*Exercise:*
When you copy the data, keep every line exactly as written and skip the pictures.

+ + + + + + +

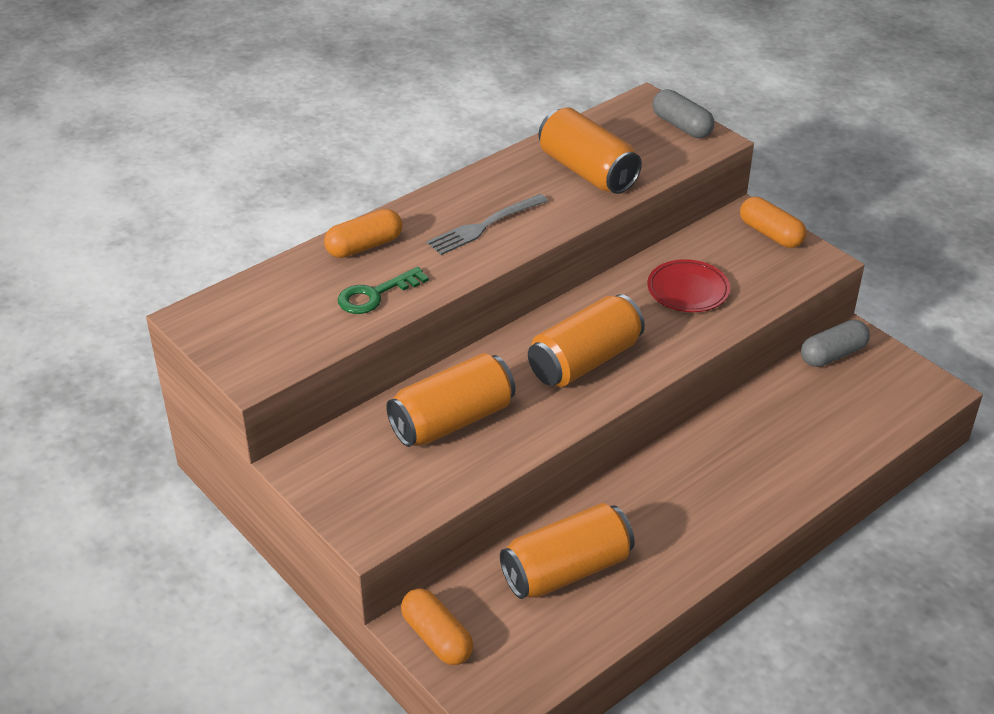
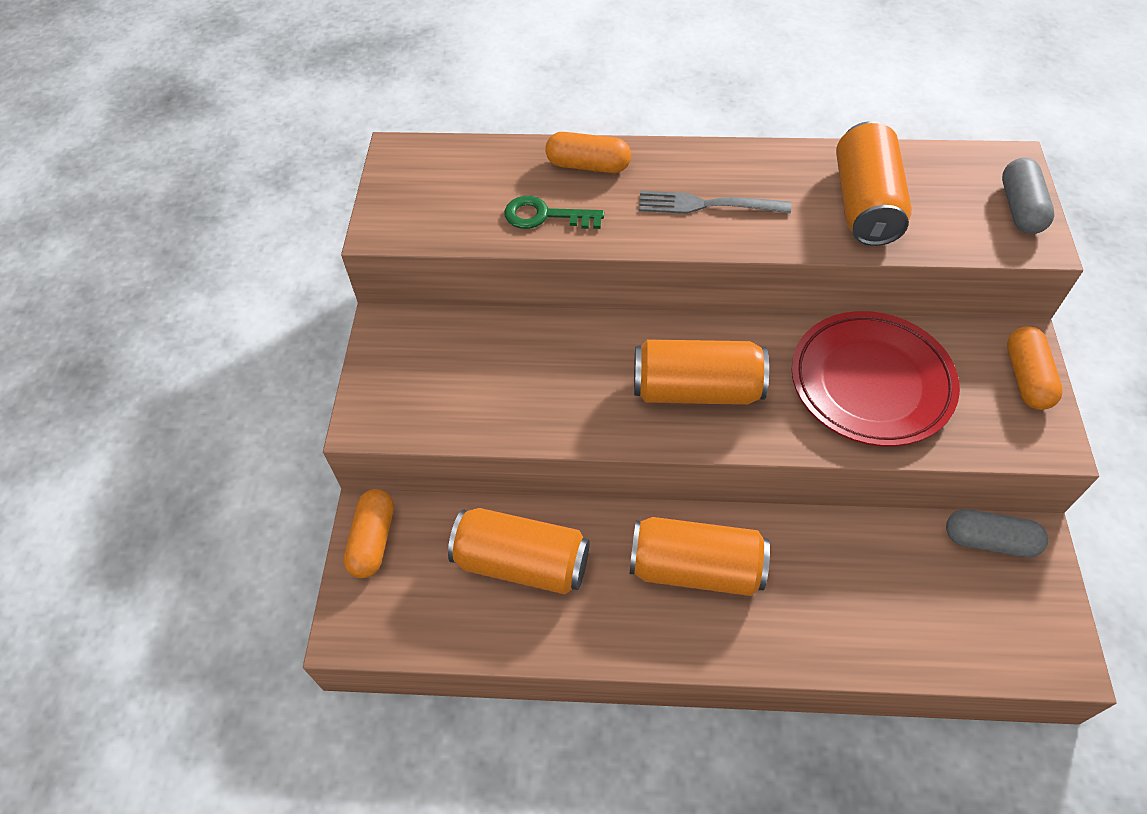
camera: 45 degrees right, 15 degrees up
(452, 420) = (530, 368): orange can -> orange can (695, 568)
(688, 290) = (871, 383): red plate -> red plate, size x1.70

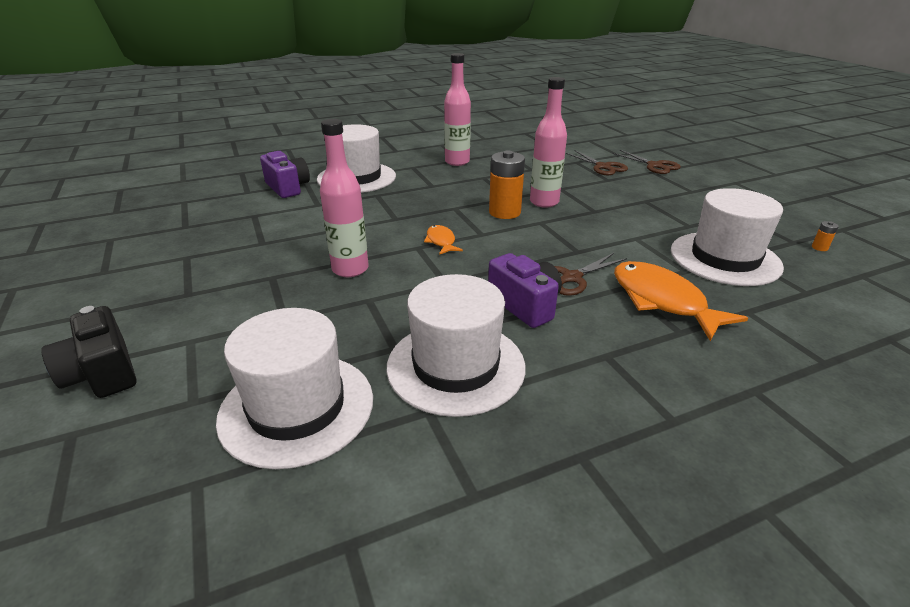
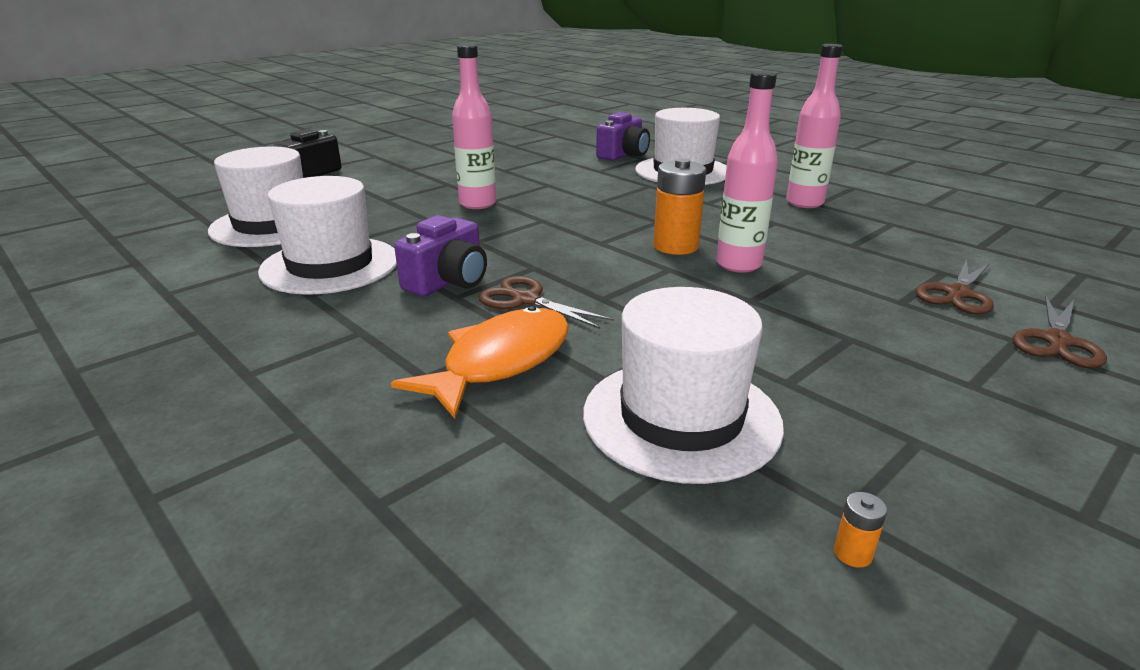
camera: 70 degrees right, 5 degrees down
(441, 241) = (564, 227): orange fish -> none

+ + + + + + +

*Answer to this task:*
camera: 45 degrees right, 15 degrees up
(452, 420) = (530, 368): orange can -> orange can (695, 568)
(688, 290) = (871, 383): red plate -> red plate, size x1.70

camera: 70 degrees right, 5 degrees down
(441, 241) = (564, 227): orange fish -> none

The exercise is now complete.